> _TRY IT_:
Your copy should match the records exactly, except that no pictures appear in it.

-------

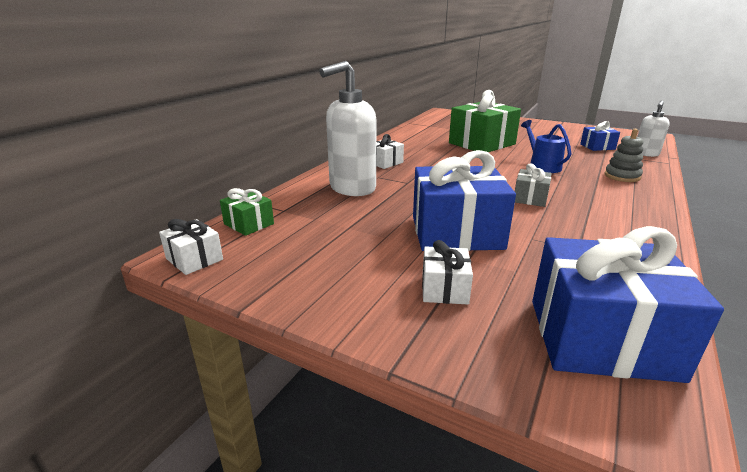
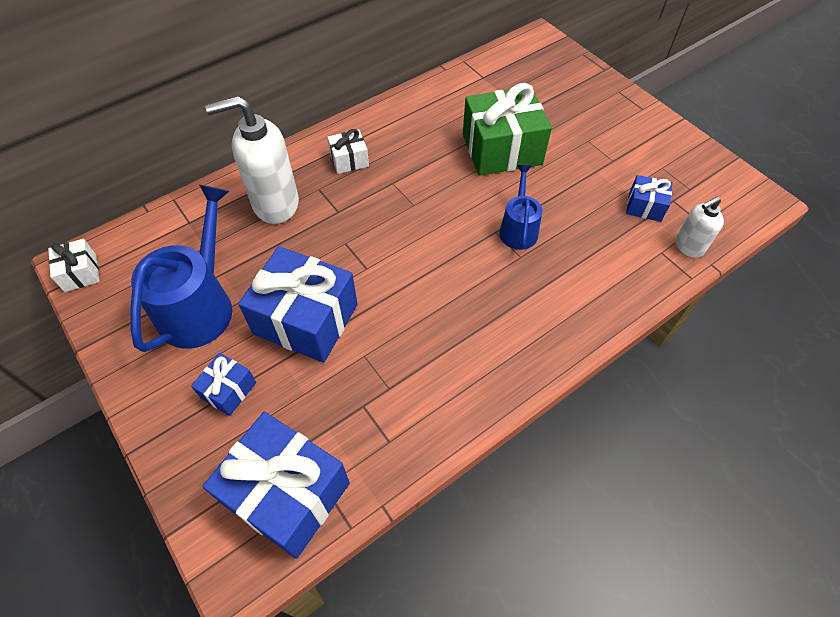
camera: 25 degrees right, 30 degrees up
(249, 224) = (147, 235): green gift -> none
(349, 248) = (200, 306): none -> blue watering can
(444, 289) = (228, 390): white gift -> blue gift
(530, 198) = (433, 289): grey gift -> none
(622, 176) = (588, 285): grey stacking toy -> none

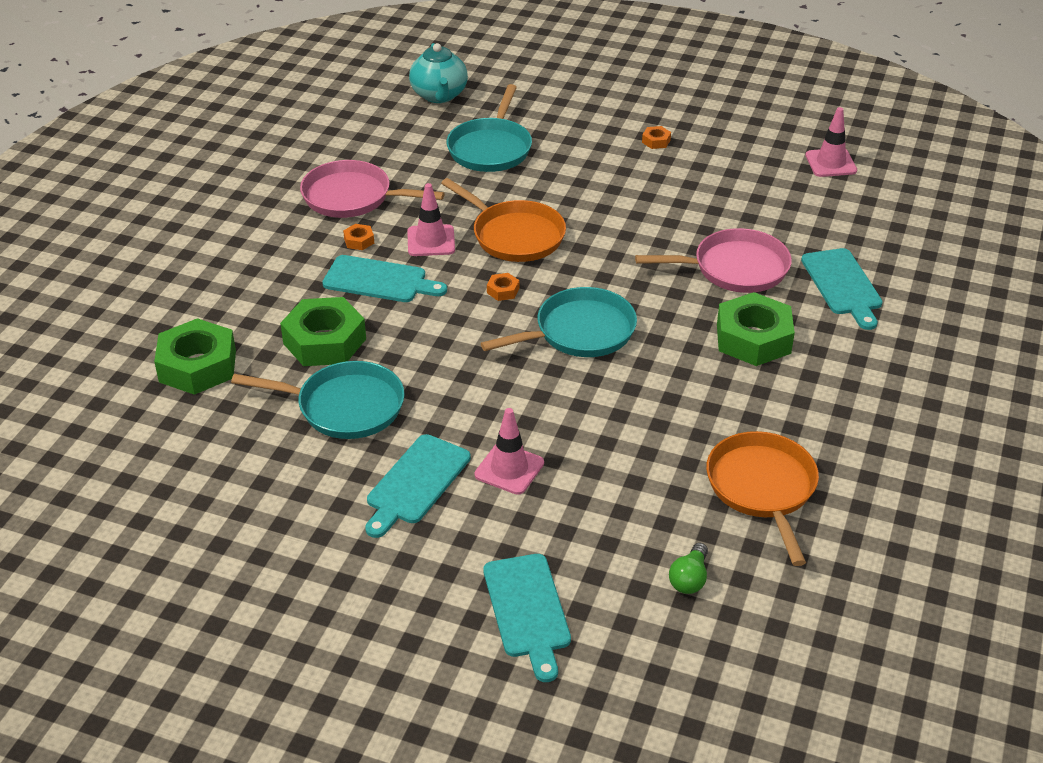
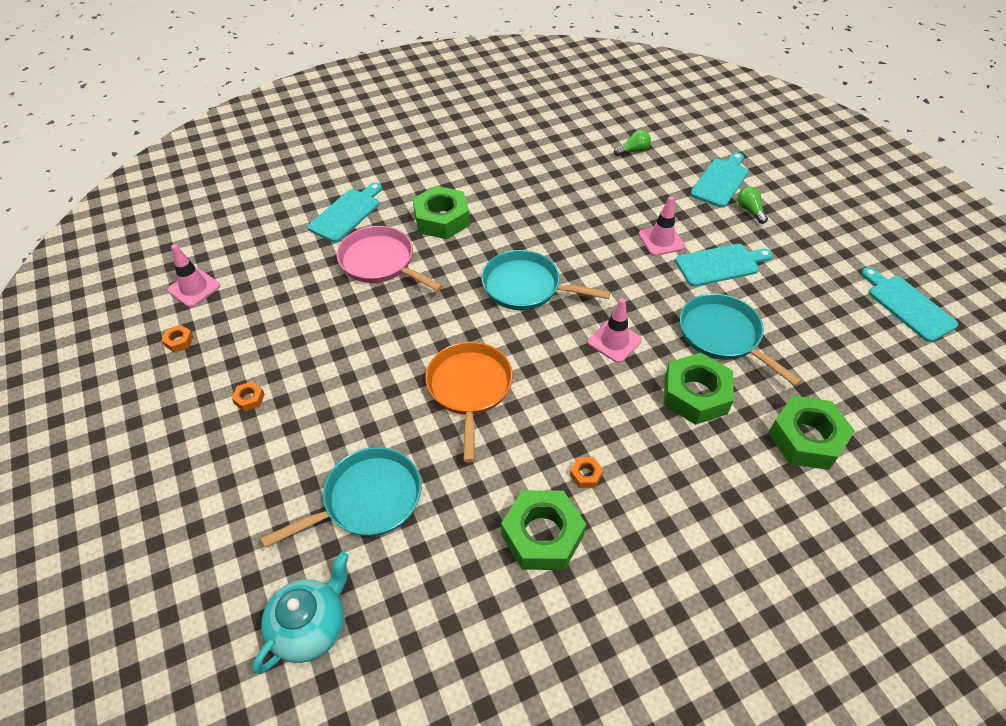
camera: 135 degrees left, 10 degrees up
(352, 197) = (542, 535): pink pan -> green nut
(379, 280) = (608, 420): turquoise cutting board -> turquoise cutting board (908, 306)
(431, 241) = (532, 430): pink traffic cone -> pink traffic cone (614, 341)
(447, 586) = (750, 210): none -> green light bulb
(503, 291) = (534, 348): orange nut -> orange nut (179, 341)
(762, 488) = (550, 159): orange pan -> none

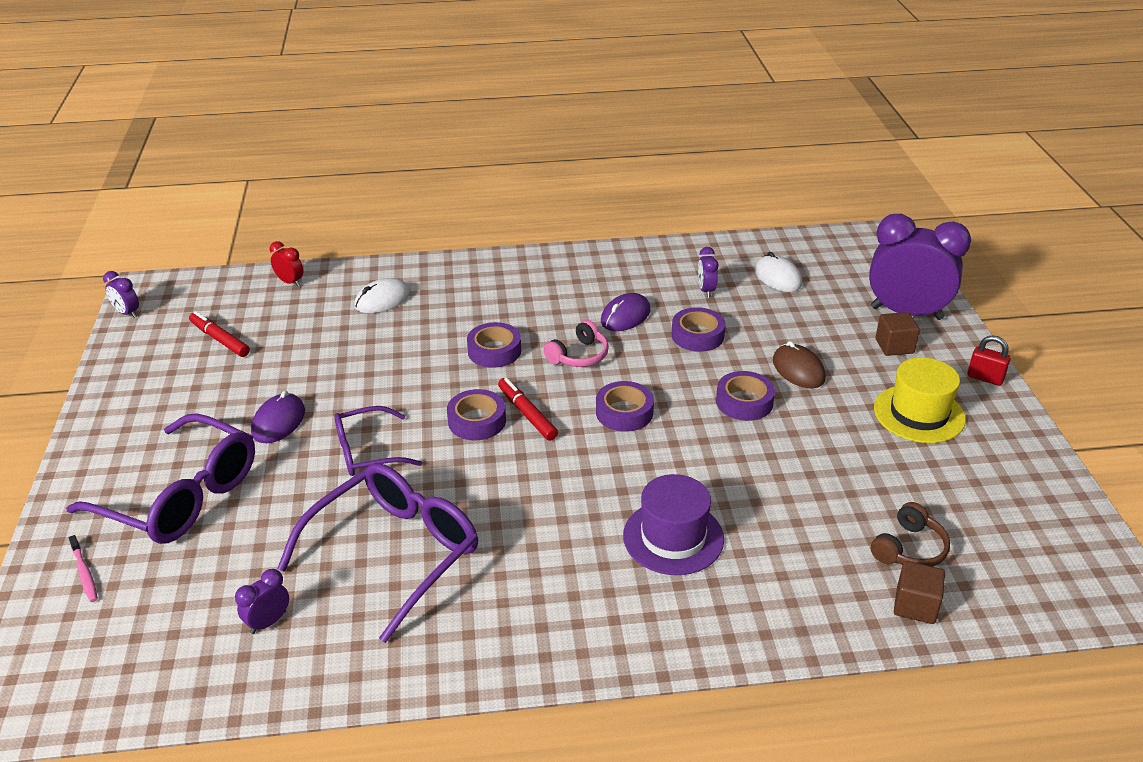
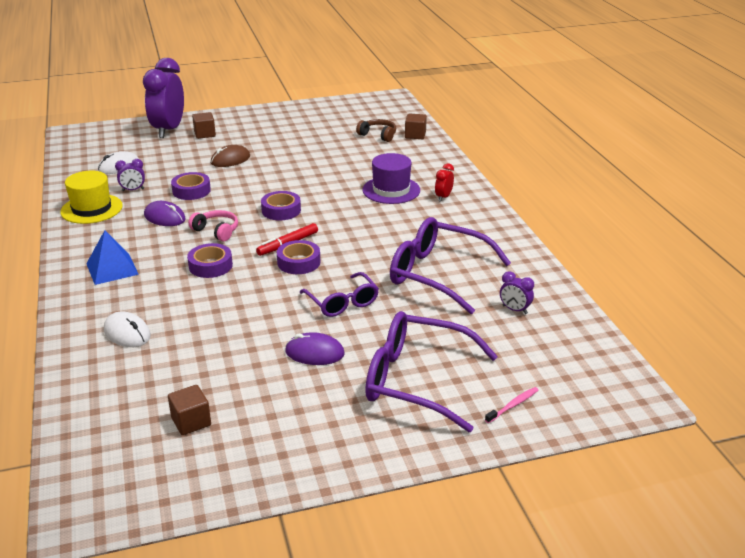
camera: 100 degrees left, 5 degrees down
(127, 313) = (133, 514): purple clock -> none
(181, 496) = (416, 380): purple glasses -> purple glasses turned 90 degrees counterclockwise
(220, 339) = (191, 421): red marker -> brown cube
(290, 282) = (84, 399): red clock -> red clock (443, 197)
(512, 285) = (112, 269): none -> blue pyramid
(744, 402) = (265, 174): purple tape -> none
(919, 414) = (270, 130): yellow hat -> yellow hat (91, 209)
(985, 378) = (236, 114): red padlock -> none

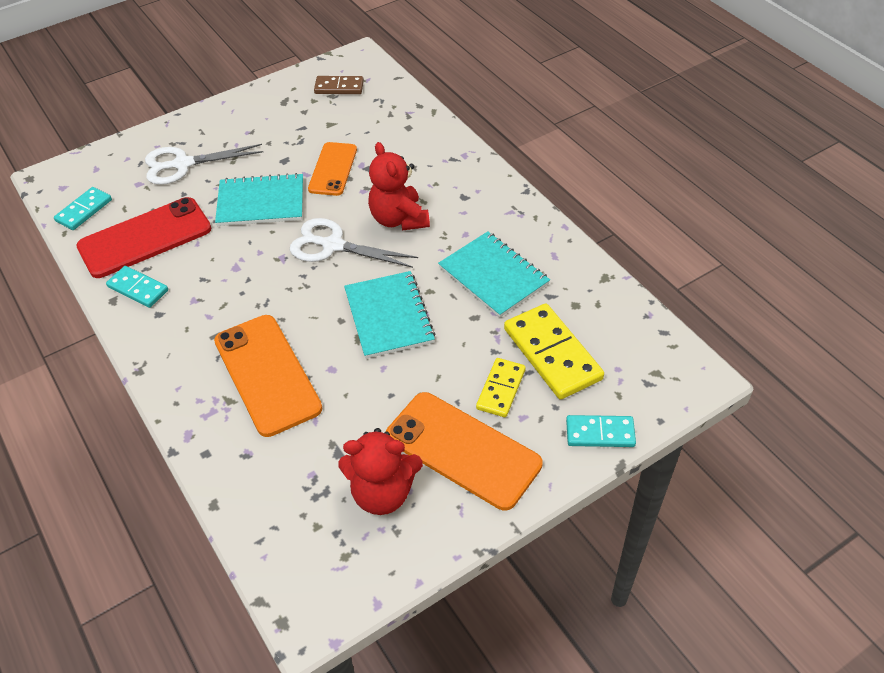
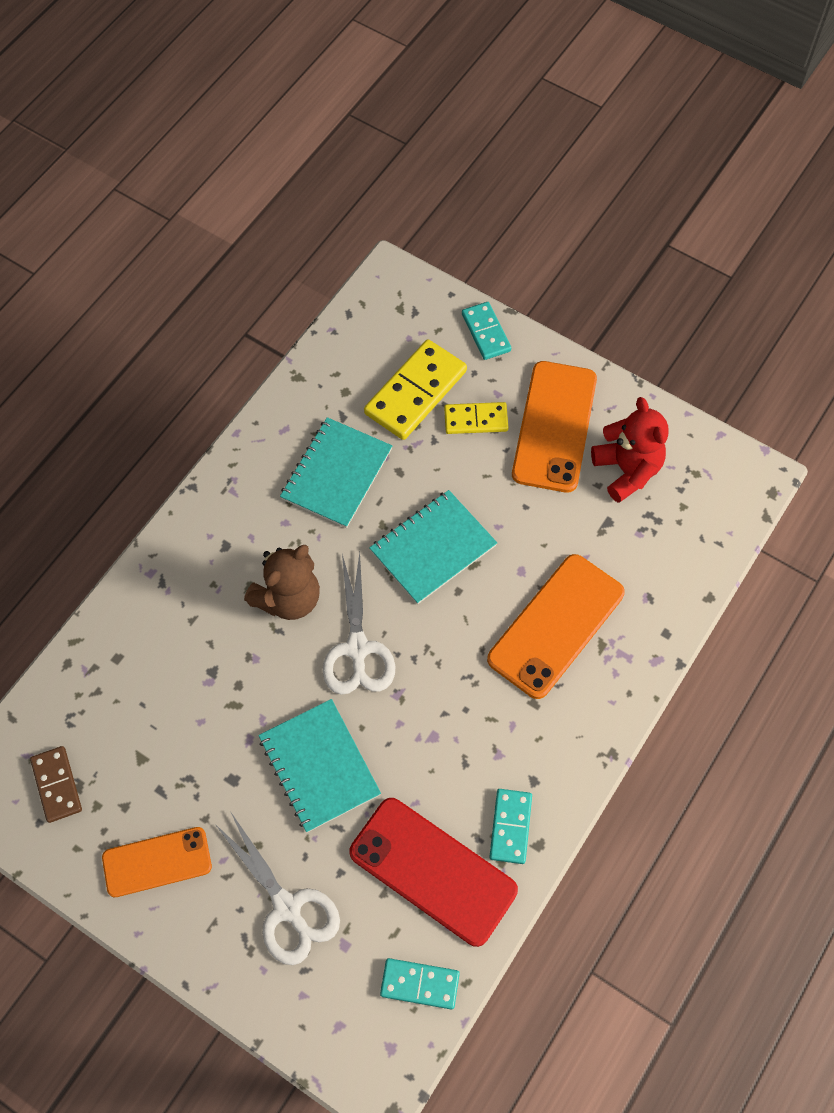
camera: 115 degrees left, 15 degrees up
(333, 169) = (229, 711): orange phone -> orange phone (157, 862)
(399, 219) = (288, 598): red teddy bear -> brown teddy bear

-------

> _RESPONSE TO THIS TASK_:
camera: 25 degrees right, 30 degrees up
(249, 224) = (147, 235): green gift -> none
(349, 248) = (200, 306): none -> blue watering can
(444, 289) = (228, 390): white gift -> blue gift
(530, 198) = (433, 289): grey gift -> none
(622, 176) = (588, 285): grey stacking toy -> none

camera: 135 degrees left, 10 degrees up
(352, 197) = (542, 535): pink pan -> green nut
(379, 280) = (608, 420): turquoise cutting board -> turquoise cutting board (908, 306)
(431, 241) = (532, 430): pink traffic cone -> pink traffic cone (614, 341)
(447, 586) = (750, 210): none -> green light bulb
(503, 291) = (534, 348): orange nut -> orange nut (179, 341)
(762, 488) = (550, 159): orange pan -> none

camera: 100 degrees left, 5 degrees down
(127, 313) = (133, 514): purple clock -> none
(181, 496) = (416, 380): purple glasses -> purple glasses turned 90 degrees counterclockwise
(220, 339) = (191, 421): red marker -> brown cube
(290, 282) = (84, 399): red clock -> red clock (443, 197)
(512, 285) = (112, 269): none -> blue pyramid
(744, 402) = (265, 174): purple tape -> none
(919, 414) = (270, 130): yellow hat -> yellow hat (91, 209)
(985, 378) = (236, 114): red padlock -> none

camera: 115 degrees left, 15 degrees up
(333, 169) = (229, 711): orange phone -> orange phone (157, 862)
(399, 219) = (288, 598): red teddy bear -> brown teddy bear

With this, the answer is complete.